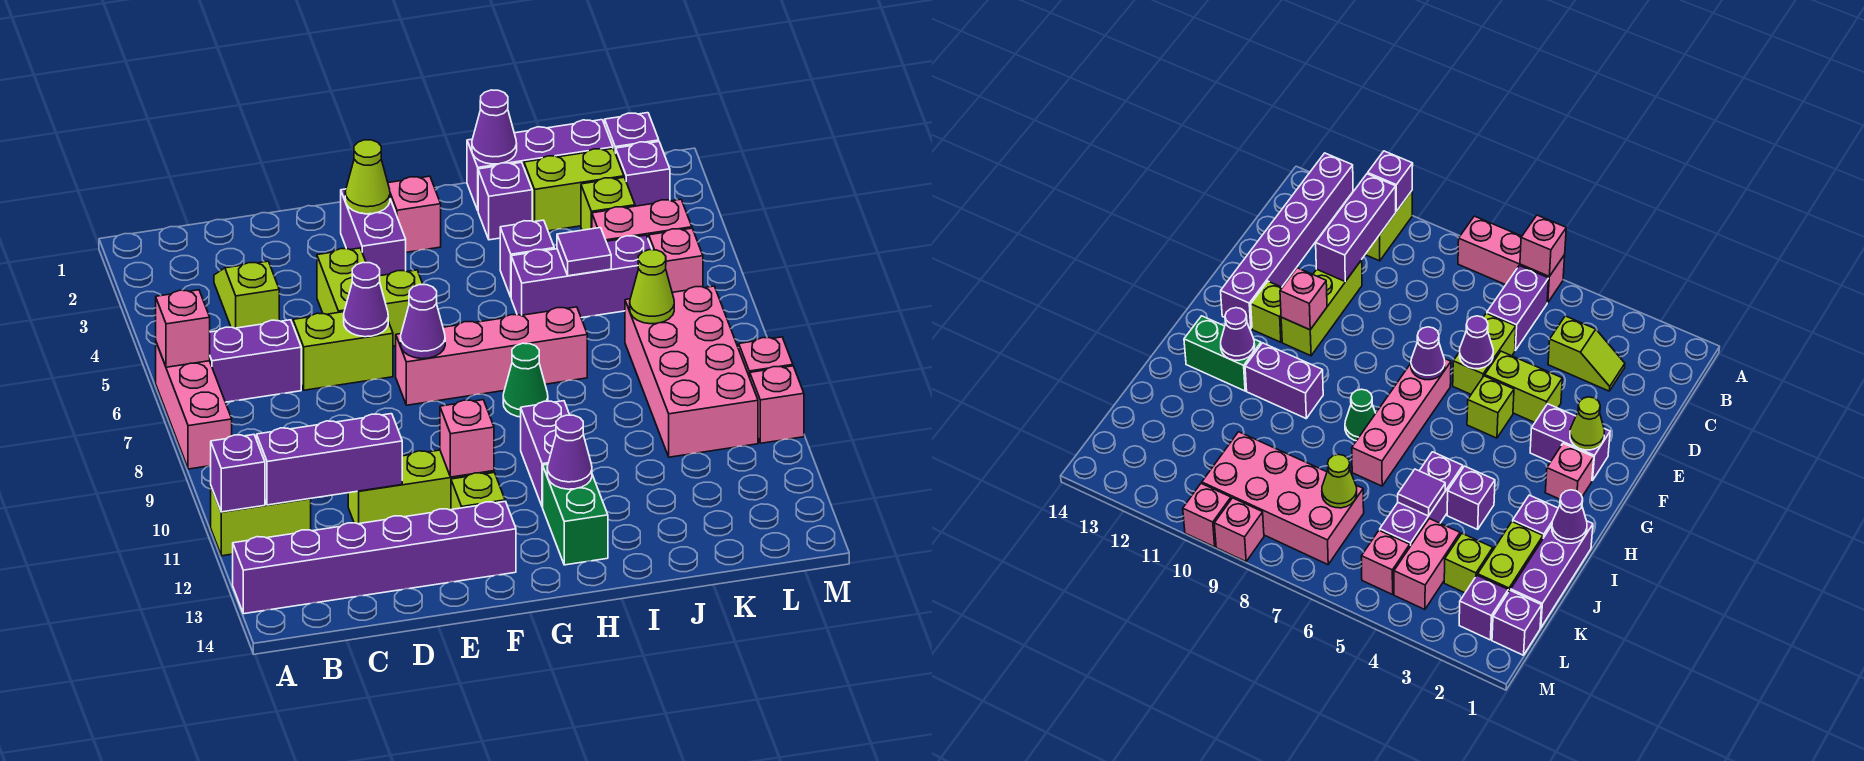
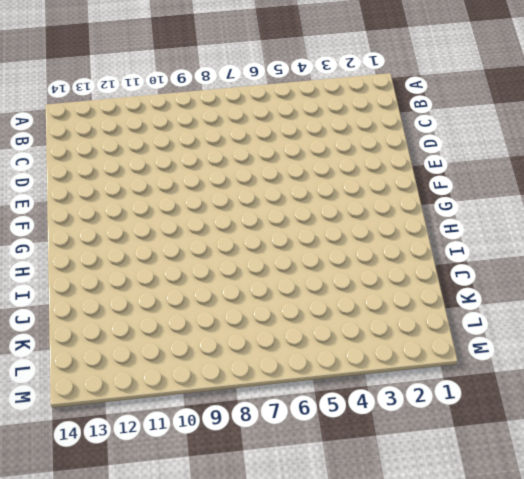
none -> pink brick A6:A8 level 1
none -> lime brick A11:B11 level 1
none -> purple brick A13:F13 level 1
none -> purple brick B6:C6 level 1

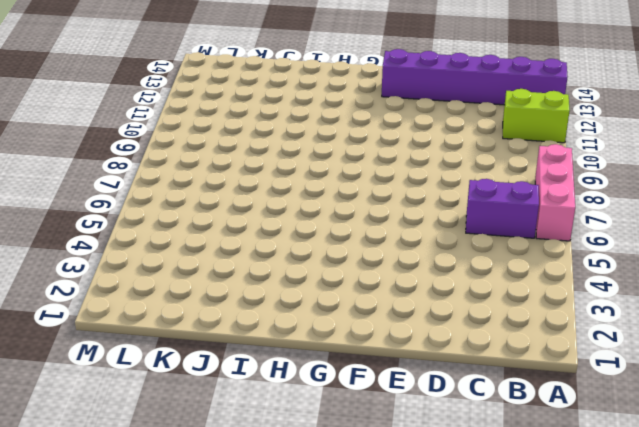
none -> lime slope C3:C4 level 1 top 4
none -> lime brick D6:E6 level 1
none -> lime brick D11:F11 level 1
none -> lime brick E4:E5 level 1

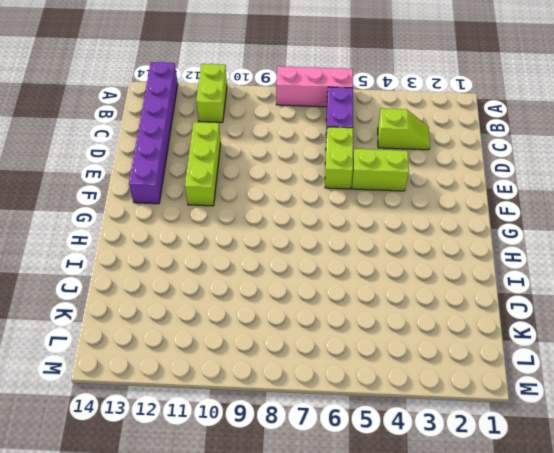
none -> purple brick F2:F3 level 1
none -> lime brick F5 level 1
none -> pink brick F7:I7 level 1
none -> lime brick F12 level 1

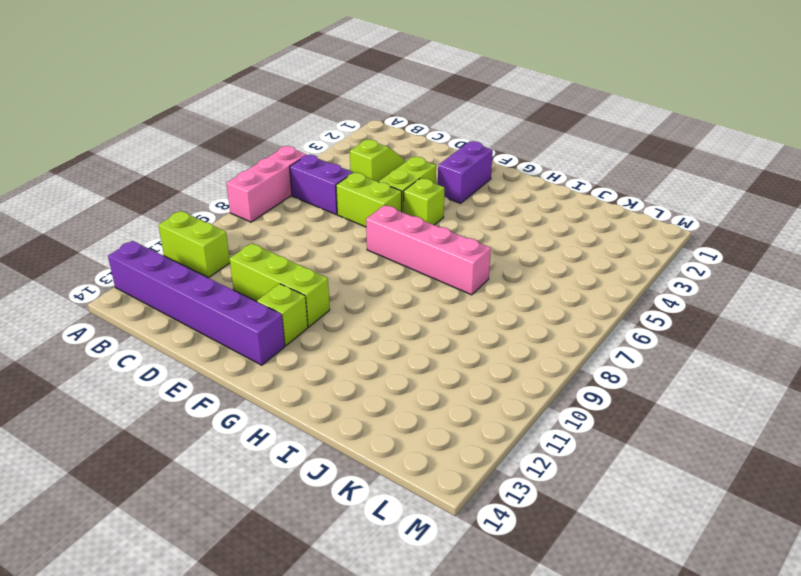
none -> pink brick G2 level 1
none -> green cone H8 level 1
none -> purple brick H10:H11 level 1
none -> green brick H12:H13 level 1

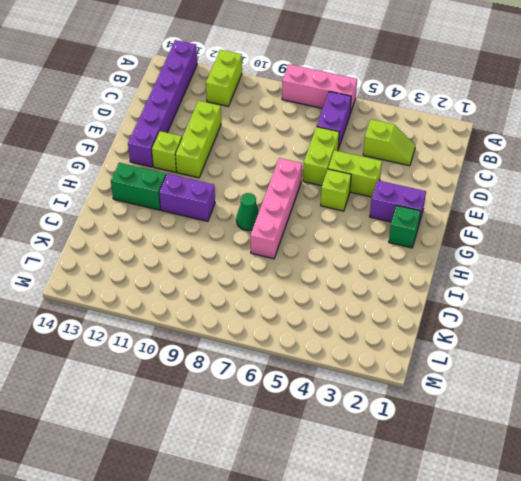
green brick G2 level 1 -> pink brick G2 level 1
none -> purple brick I1:K1 level 1
none -> purple brick I2 level 1
none -> purple brick I4 level 1
none -> purple brick I5:K5 level 1

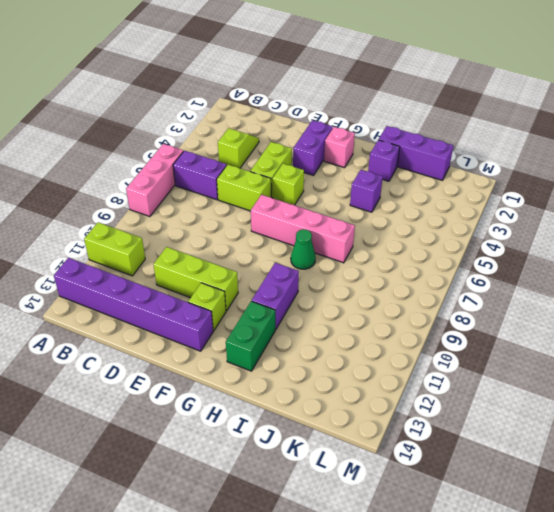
none -> purple brick I5:K5 level 1
none -> lime brick J2:K2 level 1
none -> lime brick K3 level 1
none -> pink brick K4:L4 level 1

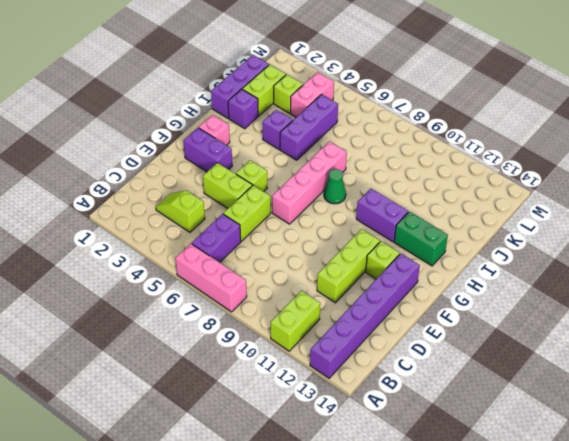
none -> pink brick K7:L10 level 1
none -> purple brick L1 level 1
none -> purple brick L2 level 1
none -> pink brick L5 level 1

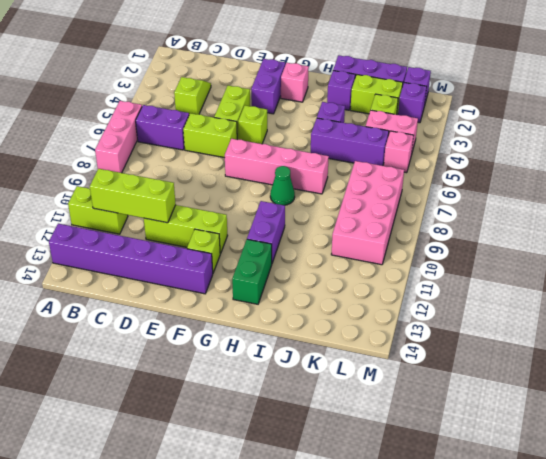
lime brick B11:D11 level 2 -> purple brick B11:D11 level 2
none -> pink brick M9 level 1
none -> pink brick M10 level 1
none -> pink brick A6 level 2
none -> purple brick A11 level 2

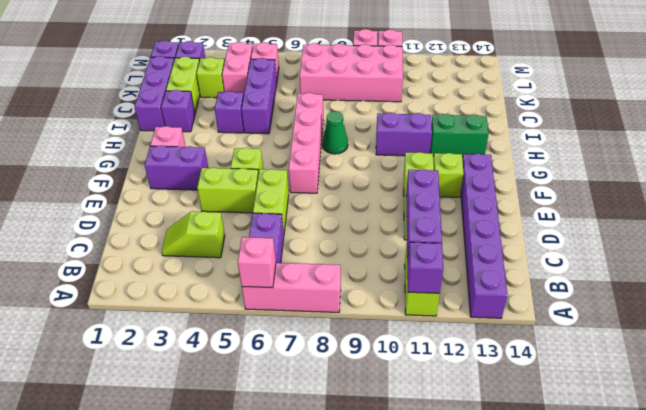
none -> purple cone E6 level 2
none -> lime cone F2 level 2
none -> purple cone F7 level 2
none -> pink brick F11 level 2

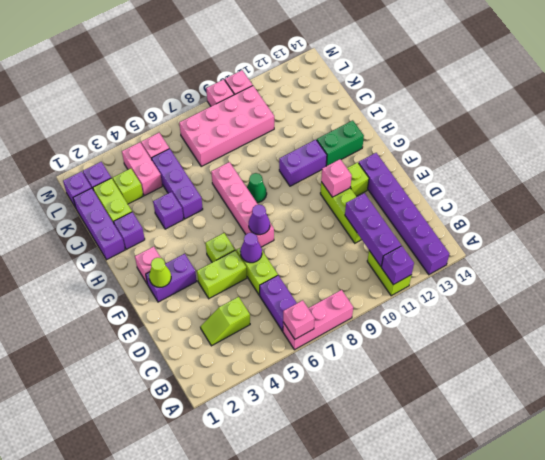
none -> purple cone H12 level 2
none -> purple cone I1 level 2
none -> purple tile J5 level 2
none -> lime cone K7 level 2

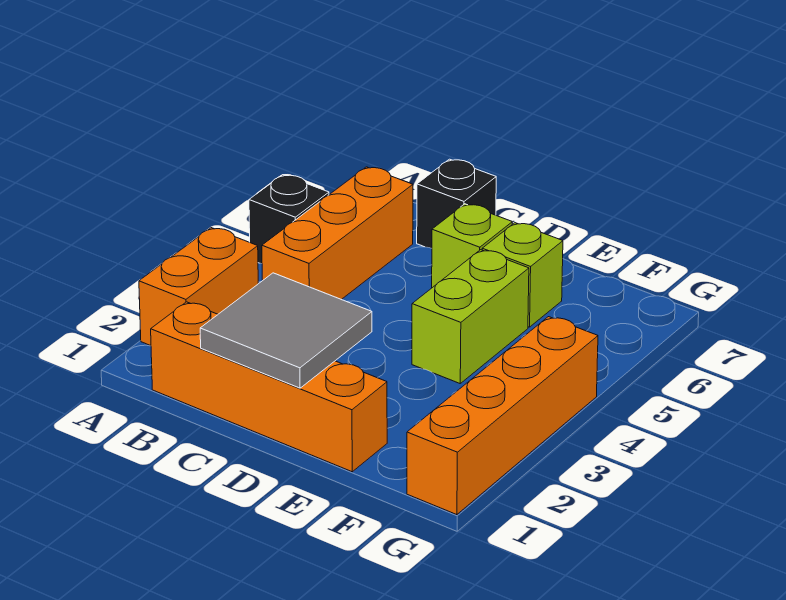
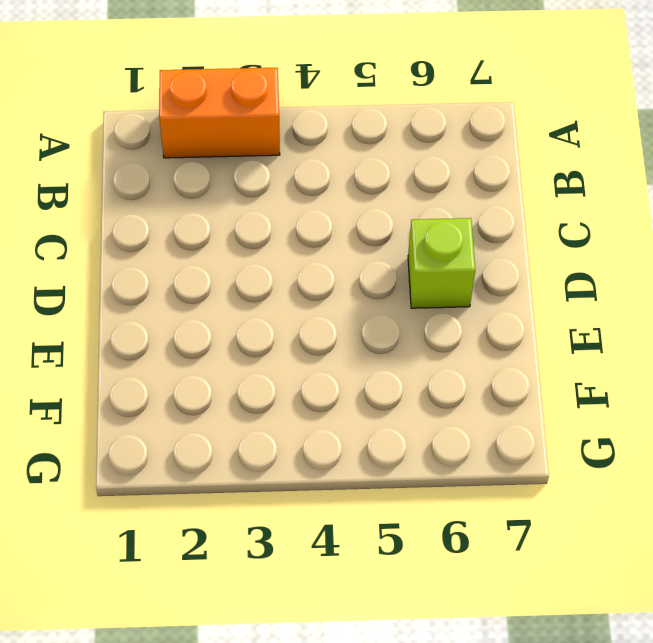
none -> black brick A5 level 1
none -> orange brick B1:E1 level 1

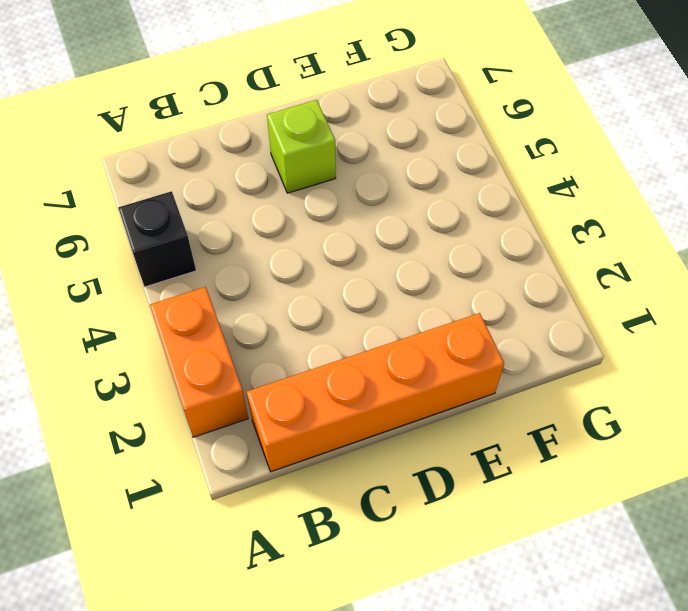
none -> orange brick B4:B6 level 1
none -> black brick C7 level 1

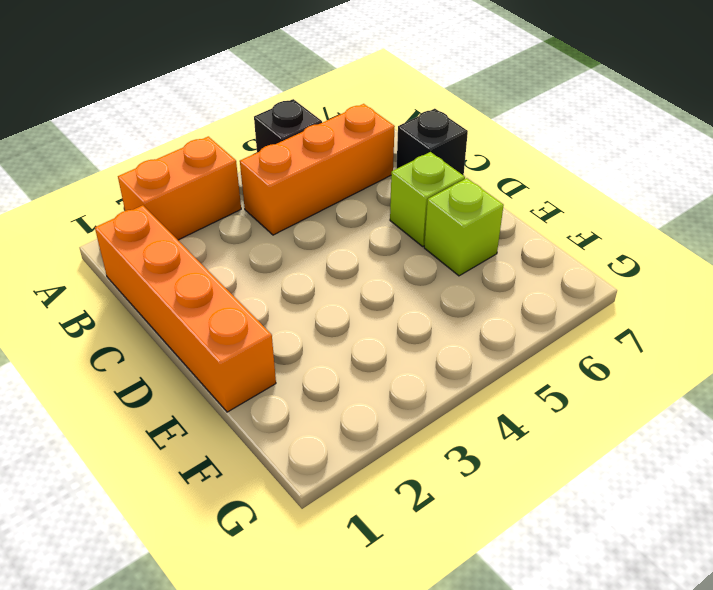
none -> lime brick E4:E5 level 1
none -> orange brick G1:G4 level 1

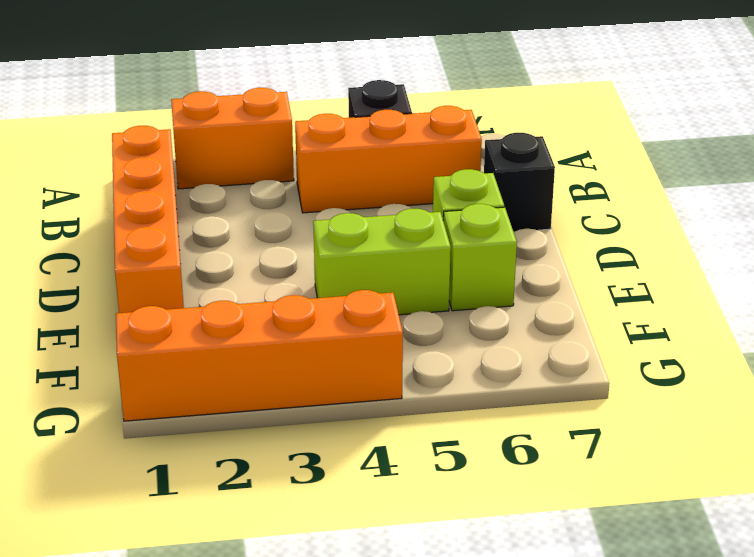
none -> grey tile C1:D2 level 2

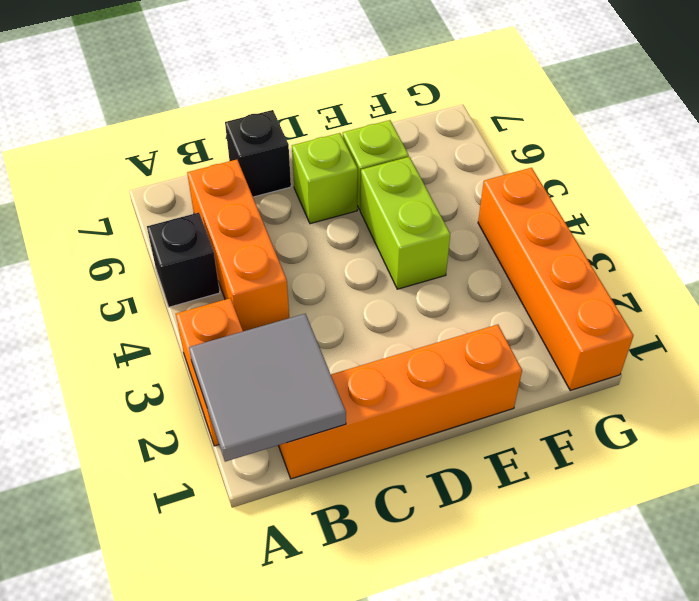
grey tile A1:B2 level 2 -> grey tile C1:D2 level 2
***
The expected result is every record above, word for word, with no pictures in it.

* Final answer *
none -> pink brick A6:A8 level 1
none -> lime brick A11:B11 level 1
none -> purple brick A13:F13 level 1
none -> purple brick B6:C6 level 1

none -> lime slope C3:C4 level 1 top 4
none -> lime brick D6:E6 level 1
none -> lime brick D11:F11 level 1
none -> lime brick E4:E5 level 1

none -> purple brick F2:F3 level 1
none -> lime brick F5 level 1
none -> pink brick F7:I7 level 1
none -> lime brick F12 level 1

none -> pink brick G2 level 1
none -> green cone H8 level 1
none -> purple brick H10:H11 level 1
none -> green brick H12:H13 level 1

green brick G2 level 1 -> pink brick G2 level 1
none -> purple brick I1:K1 level 1
none -> purple brick I2 level 1
none -> purple brick I4 level 1
none -> purple brick I5:K5 level 1

none -> purple brick I5:K5 level 1
none -> lime brick J2:K2 level 1
none -> lime brick K3 level 1
none -> pink brick K4:L4 level 1

none -> pink brick K7:L10 level 1
none -> purple brick L1 level 1
none -> purple brick L2 level 1
none -> pink brick L5 level 1

lime brick B11:D11 level 2 -> purple brick B11:D11 level 2
none -> pink brick M9 level 1
none -> pink brick M10 level 1
none -> pink brick A6 level 2
none -> purple brick A11 level 2

none -> purple cone E6 level 2
none -> lime cone F2 level 2
none -> purple cone F7 level 2
none -> pink brick F11 level 2

none -> purple cone H12 level 2
none -> purple cone I1 level 2
none -> purple tile J5 level 2
none -> lime cone K7 level 2

none -> black brick A5 level 1
none -> orange brick B1:E1 level 1

none -> orange brick B4:B6 level 1
none -> black brick C7 level 1

none -> lime brick E4:E5 level 1
none -> orange brick G1:G4 level 1

none -> grey tile C1:D2 level 2

grey tile A1:B2 level 2 -> grey tile C1:D2 level 2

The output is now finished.